PROBLEM DETAILS: Copy every line of the records below that holds the word "facing".

MATERIAL FOR THE TASK:
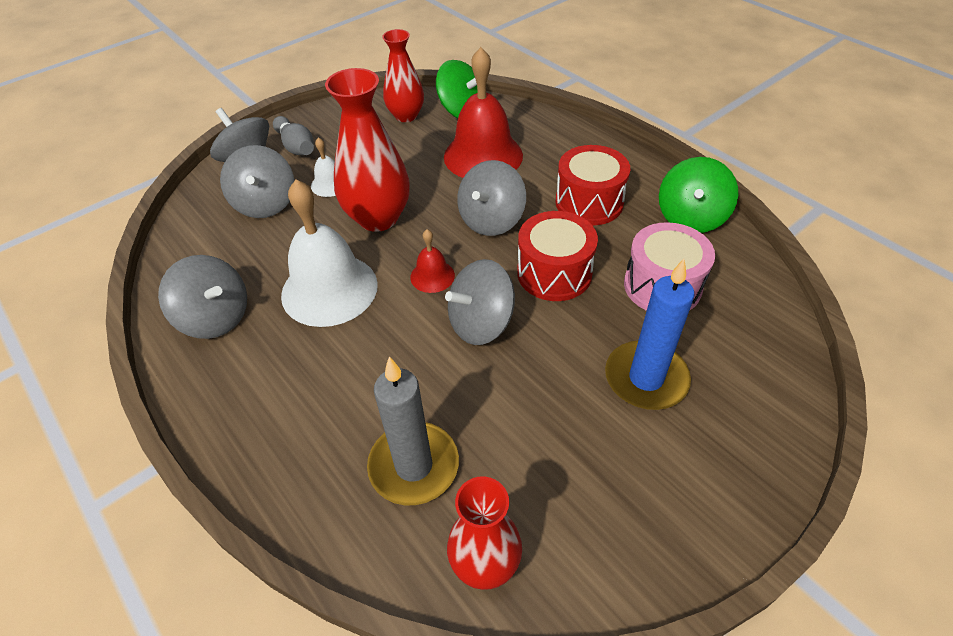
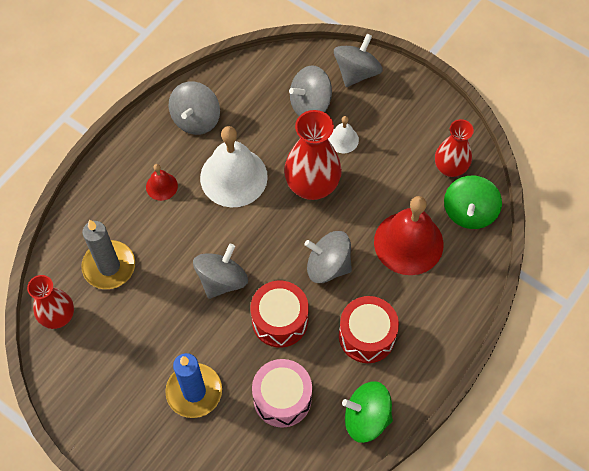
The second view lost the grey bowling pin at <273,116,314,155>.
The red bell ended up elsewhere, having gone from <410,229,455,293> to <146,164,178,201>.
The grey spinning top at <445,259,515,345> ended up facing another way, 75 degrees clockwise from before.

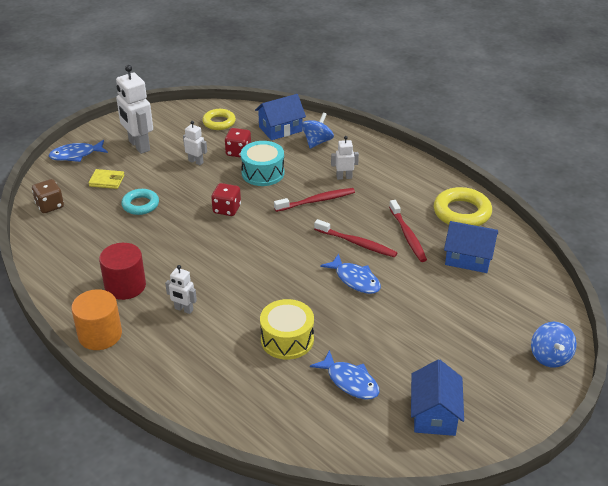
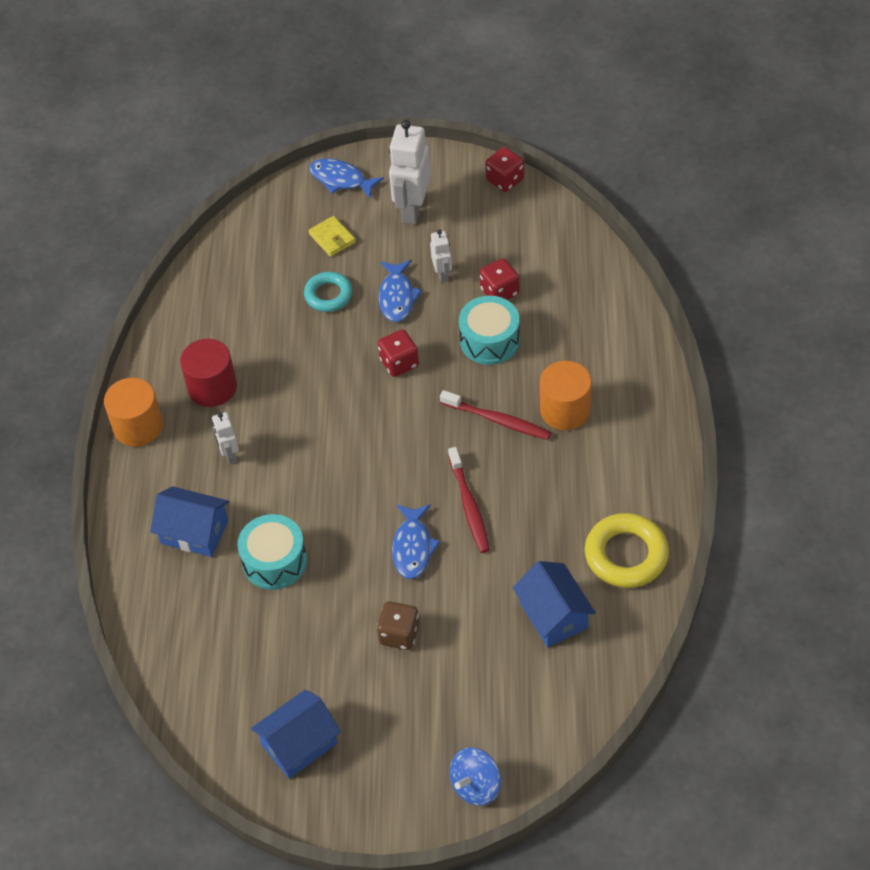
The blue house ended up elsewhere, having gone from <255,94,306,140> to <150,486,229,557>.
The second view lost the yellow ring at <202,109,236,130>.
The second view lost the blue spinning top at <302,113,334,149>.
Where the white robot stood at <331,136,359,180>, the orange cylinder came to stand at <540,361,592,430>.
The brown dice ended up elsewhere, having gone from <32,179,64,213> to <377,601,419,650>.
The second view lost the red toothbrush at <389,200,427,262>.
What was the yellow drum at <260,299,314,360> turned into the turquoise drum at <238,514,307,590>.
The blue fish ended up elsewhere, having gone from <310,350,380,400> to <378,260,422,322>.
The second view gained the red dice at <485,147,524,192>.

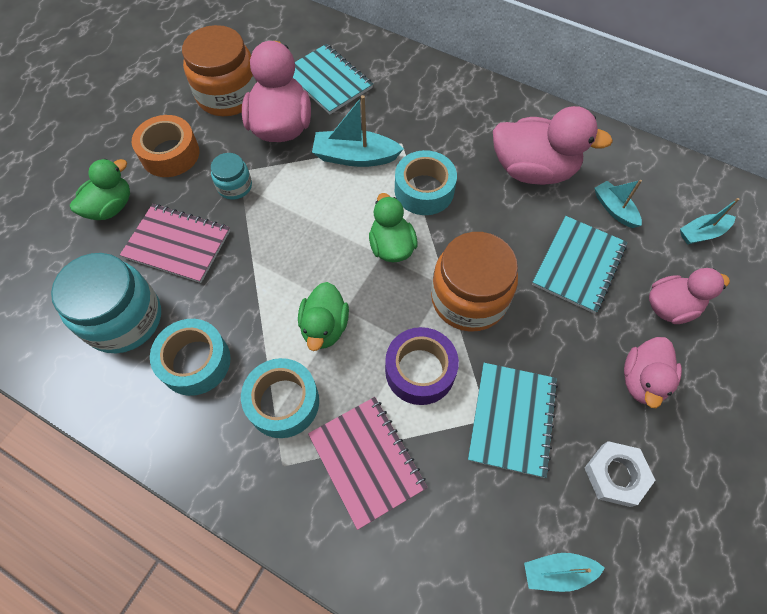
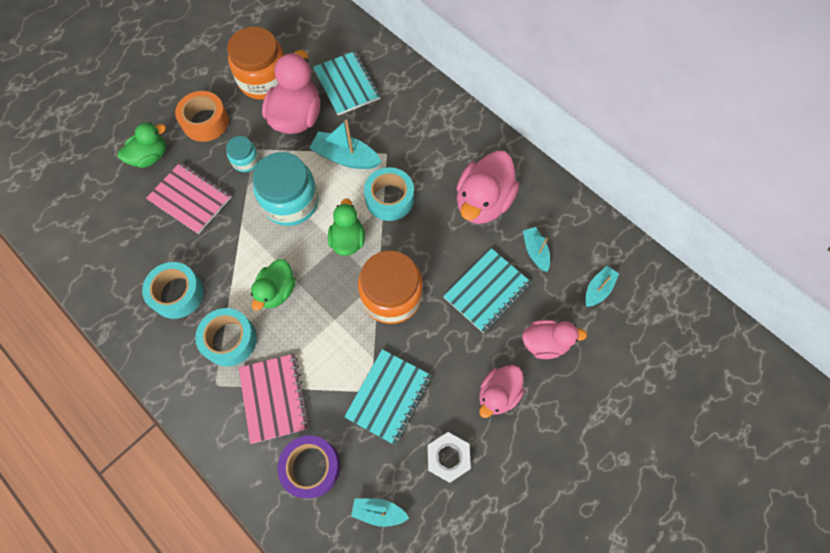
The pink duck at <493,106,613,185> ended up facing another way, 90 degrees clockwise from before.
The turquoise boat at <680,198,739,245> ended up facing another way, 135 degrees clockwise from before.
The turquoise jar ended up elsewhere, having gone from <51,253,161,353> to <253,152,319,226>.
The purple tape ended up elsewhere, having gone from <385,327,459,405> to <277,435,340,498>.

RESPONSE FOR THIS EXERCISE:
The grey spinning top at <445,259,515,345> ended up facing another way, 75 degrees clockwise from before.
The pink duck at <493,106,613,185> ended up facing another way, 90 degrees clockwise from before.
The turquoise boat at <680,198,739,245> ended up facing another way, 135 degrees clockwise from before.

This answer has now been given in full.